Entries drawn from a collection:

※ ※ ※

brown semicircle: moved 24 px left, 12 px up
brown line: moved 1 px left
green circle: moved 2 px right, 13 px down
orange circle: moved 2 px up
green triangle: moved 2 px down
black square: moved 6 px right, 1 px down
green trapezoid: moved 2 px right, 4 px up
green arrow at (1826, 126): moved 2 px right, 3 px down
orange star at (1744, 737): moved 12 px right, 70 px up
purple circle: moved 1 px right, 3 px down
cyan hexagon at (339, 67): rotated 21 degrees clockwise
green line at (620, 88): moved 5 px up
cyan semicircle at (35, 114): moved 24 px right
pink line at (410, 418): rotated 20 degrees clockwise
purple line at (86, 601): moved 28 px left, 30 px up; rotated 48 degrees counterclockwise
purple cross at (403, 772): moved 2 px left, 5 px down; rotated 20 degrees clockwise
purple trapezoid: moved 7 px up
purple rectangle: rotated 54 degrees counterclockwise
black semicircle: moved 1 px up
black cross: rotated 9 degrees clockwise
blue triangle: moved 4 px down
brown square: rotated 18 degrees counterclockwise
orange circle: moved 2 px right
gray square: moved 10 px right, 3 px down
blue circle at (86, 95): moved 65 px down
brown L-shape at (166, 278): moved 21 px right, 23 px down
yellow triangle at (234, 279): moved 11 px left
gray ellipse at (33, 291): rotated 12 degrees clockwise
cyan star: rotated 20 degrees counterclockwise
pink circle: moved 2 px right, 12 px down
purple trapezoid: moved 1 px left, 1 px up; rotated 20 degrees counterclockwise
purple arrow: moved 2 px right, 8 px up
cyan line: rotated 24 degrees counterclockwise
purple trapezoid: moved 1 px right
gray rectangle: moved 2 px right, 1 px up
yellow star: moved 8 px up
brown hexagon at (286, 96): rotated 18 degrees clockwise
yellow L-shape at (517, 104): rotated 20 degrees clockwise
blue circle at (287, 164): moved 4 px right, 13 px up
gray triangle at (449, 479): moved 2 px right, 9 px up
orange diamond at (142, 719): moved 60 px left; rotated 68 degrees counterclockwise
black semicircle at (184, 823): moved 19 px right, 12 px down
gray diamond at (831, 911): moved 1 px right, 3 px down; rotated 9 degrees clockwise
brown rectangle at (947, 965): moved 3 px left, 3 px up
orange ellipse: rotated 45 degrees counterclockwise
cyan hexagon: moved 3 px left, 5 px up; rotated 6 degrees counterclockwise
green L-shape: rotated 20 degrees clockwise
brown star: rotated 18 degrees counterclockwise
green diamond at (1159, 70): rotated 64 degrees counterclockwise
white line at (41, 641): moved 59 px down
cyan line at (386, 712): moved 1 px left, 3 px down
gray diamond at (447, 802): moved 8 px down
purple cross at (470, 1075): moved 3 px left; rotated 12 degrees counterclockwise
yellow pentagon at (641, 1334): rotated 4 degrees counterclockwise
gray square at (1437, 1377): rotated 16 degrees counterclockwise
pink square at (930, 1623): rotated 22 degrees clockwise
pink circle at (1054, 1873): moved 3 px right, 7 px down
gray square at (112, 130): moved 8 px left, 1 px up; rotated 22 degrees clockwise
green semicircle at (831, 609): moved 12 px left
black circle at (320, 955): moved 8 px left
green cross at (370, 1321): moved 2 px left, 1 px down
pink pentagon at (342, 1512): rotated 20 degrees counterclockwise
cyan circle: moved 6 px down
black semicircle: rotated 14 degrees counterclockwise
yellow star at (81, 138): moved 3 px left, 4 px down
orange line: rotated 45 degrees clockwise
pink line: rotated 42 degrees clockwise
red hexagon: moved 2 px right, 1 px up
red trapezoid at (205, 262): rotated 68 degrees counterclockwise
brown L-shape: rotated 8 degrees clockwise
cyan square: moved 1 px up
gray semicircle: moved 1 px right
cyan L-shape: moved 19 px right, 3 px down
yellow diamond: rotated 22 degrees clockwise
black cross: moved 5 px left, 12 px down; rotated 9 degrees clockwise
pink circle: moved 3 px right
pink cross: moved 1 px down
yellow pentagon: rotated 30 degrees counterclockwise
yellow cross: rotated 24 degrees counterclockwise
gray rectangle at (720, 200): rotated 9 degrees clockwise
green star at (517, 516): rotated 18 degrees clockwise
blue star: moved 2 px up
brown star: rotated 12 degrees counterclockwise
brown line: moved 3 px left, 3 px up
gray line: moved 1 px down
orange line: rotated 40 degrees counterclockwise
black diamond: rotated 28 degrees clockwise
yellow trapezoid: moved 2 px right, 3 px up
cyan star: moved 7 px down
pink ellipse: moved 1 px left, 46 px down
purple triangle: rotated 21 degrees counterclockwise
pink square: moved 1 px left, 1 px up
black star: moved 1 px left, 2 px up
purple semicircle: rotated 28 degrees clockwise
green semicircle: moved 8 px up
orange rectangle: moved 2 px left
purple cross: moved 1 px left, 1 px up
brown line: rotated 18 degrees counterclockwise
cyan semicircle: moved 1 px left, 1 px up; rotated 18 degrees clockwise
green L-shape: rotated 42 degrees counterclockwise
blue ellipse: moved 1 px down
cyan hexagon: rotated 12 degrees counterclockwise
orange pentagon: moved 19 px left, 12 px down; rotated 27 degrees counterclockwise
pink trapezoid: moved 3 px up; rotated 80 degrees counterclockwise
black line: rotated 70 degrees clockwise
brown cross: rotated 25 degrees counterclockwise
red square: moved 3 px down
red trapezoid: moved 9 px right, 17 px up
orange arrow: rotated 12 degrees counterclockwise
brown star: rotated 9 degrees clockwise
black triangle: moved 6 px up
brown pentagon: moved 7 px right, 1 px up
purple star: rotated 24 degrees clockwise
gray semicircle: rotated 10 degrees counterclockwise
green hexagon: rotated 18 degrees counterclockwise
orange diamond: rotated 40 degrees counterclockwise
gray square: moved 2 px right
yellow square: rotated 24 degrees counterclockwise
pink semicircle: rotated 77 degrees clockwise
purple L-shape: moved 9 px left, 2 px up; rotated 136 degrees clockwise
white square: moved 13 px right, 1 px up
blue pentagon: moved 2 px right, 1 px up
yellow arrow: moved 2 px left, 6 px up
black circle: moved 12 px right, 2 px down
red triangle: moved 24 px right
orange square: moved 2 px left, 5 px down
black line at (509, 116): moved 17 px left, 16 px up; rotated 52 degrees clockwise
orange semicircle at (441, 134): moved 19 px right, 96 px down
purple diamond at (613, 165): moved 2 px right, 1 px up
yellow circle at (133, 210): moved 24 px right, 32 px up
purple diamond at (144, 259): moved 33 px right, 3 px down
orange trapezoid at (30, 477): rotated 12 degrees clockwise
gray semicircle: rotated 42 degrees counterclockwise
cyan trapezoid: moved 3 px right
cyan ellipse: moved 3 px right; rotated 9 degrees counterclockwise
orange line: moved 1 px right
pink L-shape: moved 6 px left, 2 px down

※ ※ ※

## TASK DESCRIPTION
Copy every one of the records above word for word.

## EXERCISE SOLUTION
brown semicircle: moved 24 px left, 12 px up
brown line: moved 1 px left
green circle: moved 2 px right, 13 px down
orange circle: moved 2 px up
green triangle: moved 2 px down
black square: moved 6 px right, 1 px down
green trapezoid: moved 2 px right, 4 px up
green arrow at (1826, 126): moved 2 px right, 3 px down
orange star at (1744, 737): moved 12 px right, 70 px up
purple circle: moved 1 px right, 3 px down
cyan hexagon at (339, 67): rotated 21 degrees clockwise
green line at (620, 88): moved 5 px up
cyan semicircle at (35, 114): moved 24 px right
pink line at (410, 418): rotated 20 degrees clockwise
purple line at (86, 601): moved 28 px left, 30 px up; rotated 48 degrees counterclockwise
purple cross at (403, 772): moved 2 px left, 5 px down; rotated 20 degrees clockwise
purple trapezoid: moved 7 px up
purple rectangle: rotated 54 degrees counterclockwise
black semicircle: moved 1 px up
black cross: rotated 9 degrees clockwise
blue triangle: moved 4 px down
brown square: rotated 18 degrees counterclockwise
orange circle: moved 2 px right
gray square: moved 10 px right, 3 px down
blue circle at (86, 95): moved 65 px down
brown L-shape at (166, 278): moved 21 px right, 23 px down
yellow triangle at (234, 279): moved 11 px left
gray ellipse at (33, 291): rotated 12 degrees clockwise
cyan star: rotated 20 degrees counterclockwise
pink circle: moved 2 px right, 12 px down
purple trapezoid: moved 1 px left, 1 px up; rotated 20 degrees counterclockwise
purple arrow: moved 2 px right, 8 px up
cyan line: rotated 24 degrees counterclockwise
purple trapezoid: moved 1 px right
gray rectangle: moved 2 px right, 1 px up
yellow star: moved 8 px up
brown hexagon at (286, 96): rotated 18 degrees clockwise
yellow L-shape at (517, 104): rotated 20 degrees clockwise
blue circle at (287, 164): moved 4 px right, 13 px up
gray triangle at (449, 479): moved 2 px right, 9 px up
orange diamond at (142, 719): moved 60 px left; rotated 68 degrees counterclockwise
black semicircle at (184, 823): moved 19 px right, 12 px down
gray diamond at (831, 911): moved 1 px right, 3 px down; rotated 9 degrees clockwise
brown rectangle at (947, 965): moved 3 px left, 3 px up
orange ellipse: rotated 45 degrees counterclockwise
cyan hexagon: moved 3 px left, 5 px up; rotated 6 degrees counterclockwise
green L-shape: rotated 20 degrees clockwise
brown star: rotated 18 degrees counterclockwise
green diamond at (1159, 70): rotated 64 degrees counterclockwise
white line at (41, 641): moved 59 px down
cyan line at (386, 712): moved 1 px left, 3 px down
gray diamond at (447, 802): moved 8 px down
purple cross at (470, 1075): moved 3 px left; rotated 12 degrees counterclockwise
yellow pentagon at (641, 1334): rotated 4 degrees counterclockwise
gray square at (1437, 1377): rotated 16 degrees counterclockwise
pink square at (930, 1623): rotated 22 degrees clockwise
pink circle at (1054, 1873): moved 3 px right, 7 px down
gray square at (112, 130): moved 8 px left, 1 px up; rotated 22 degrees clockwise
green semicircle at (831, 609): moved 12 px left
black circle at (320, 955): moved 8 px left
green cross at (370, 1321): moved 2 px left, 1 px down
pink pentagon at (342, 1512): rotated 20 degrees counterclockwise
cyan circle: moved 6 px down
black semicircle: rotated 14 degrees counterclockwise
yellow star at (81, 138): moved 3 px left, 4 px down
orange line: rotated 45 degrees clockwise
pink line: rotated 42 degrees clockwise
red hexagon: moved 2 px right, 1 px up
red trapezoid at (205, 262): rotated 68 degrees counterclockwise
brown L-shape: rotated 8 degrees clockwise
cyan square: moved 1 px up
gray semicircle: moved 1 px right
cyan L-shape: moved 19 px right, 3 px down
yellow diamond: rotated 22 degrees clockwise
black cross: moved 5 px left, 12 px down; rotated 9 degrees clockwise
pink circle: moved 3 px right
pink cross: moved 1 px down
yellow pentagon: rotated 30 degrees counterclockwise
yellow cross: rotated 24 degrees counterclockwise
gray rectangle at (720, 200): rotated 9 degrees clockwise
green star at (517, 516): rotated 18 degrees clockwise
blue star: moved 2 px up
brown star: rotated 12 degrees counterclockwise
brown line: moved 3 px left, 3 px up
gray line: moved 1 px down
orange line: rotated 40 degrees counterclockwise
black diamond: rotated 28 degrees clockwise
yellow trapezoid: moved 2 px right, 3 px up
cyan star: moved 7 px down
pink ellipse: moved 1 px left, 46 px down
purple triangle: rotated 21 degrees counterclockwise
pink square: moved 1 px left, 1 px up
black star: moved 1 px left, 2 px up
purple semicircle: rotated 28 degrees clockwise
green semicircle: moved 8 px up
orange rectangle: moved 2 px left
purple cross: moved 1 px left, 1 px up
brown line: rotated 18 degrees counterclockwise
cyan semicircle: moved 1 px left, 1 px up; rotated 18 degrees clockwise
green L-shape: rotated 42 degrees counterclockwise
blue ellipse: moved 1 px down
cyan hexagon: rotated 12 degrees counterclockwise
orange pentagon: moved 19 px left, 12 px down; rotated 27 degrees counterclockwise
pink trapezoid: moved 3 px up; rotated 80 degrees counterclockwise
black line: rotated 70 degrees clockwise
brown cross: rotated 25 degrees counterclockwise
red square: moved 3 px down
red trapezoid: moved 9 px right, 17 px up
orange arrow: rotated 12 degrees counterclockwise
brown star: rotated 9 degrees clockwise
black triangle: moved 6 px up
brown pentagon: moved 7 px right, 1 px up
purple star: rotated 24 degrees clockwise
gray semicircle: rotated 10 degrees counterclockwise
green hexagon: rotated 18 degrees counterclockwise
orange diamond: rotated 40 degrees counterclockwise
gray square: moved 2 px right
yellow square: rotated 24 degrees counterclockwise
pink semicircle: rotated 77 degrees clockwise
purple L-shape: moved 9 px left, 2 px up; rotated 136 degrees clockwise
white square: moved 13 px right, 1 px up
blue pentagon: moved 2 px right, 1 px up
yellow arrow: moved 2 px left, 6 px up
black circle: moved 12 px right, 2 px down
red triangle: moved 24 px right
orange square: moved 2 px left, 5 px down
black line at (509, 116): moved 17 px left, 16 px up; rotated 52 degrees clockwise
orange semicircle at (441, 134): moved 19 px right, 96 px down
purple diamond at (613, 165): moved 2 px right, 1 px up
yellow circle at (133, 210): moved 24 px right, 32 px up
purple diamond at (144, 259): moved 33 px right, 3 px down
orange trapezoid at (30, 477): rotated 12 degrees clockwise
gray semicircle: rotated 42 degrees counterclockwise
cyan trapezoid: moved 3 px right
cyan ellipse: moved 3 px right; rotated 9 degrees counterclockwise
orange line: moved 1 px right
pink L-shape: moved 6 px left, 2 px down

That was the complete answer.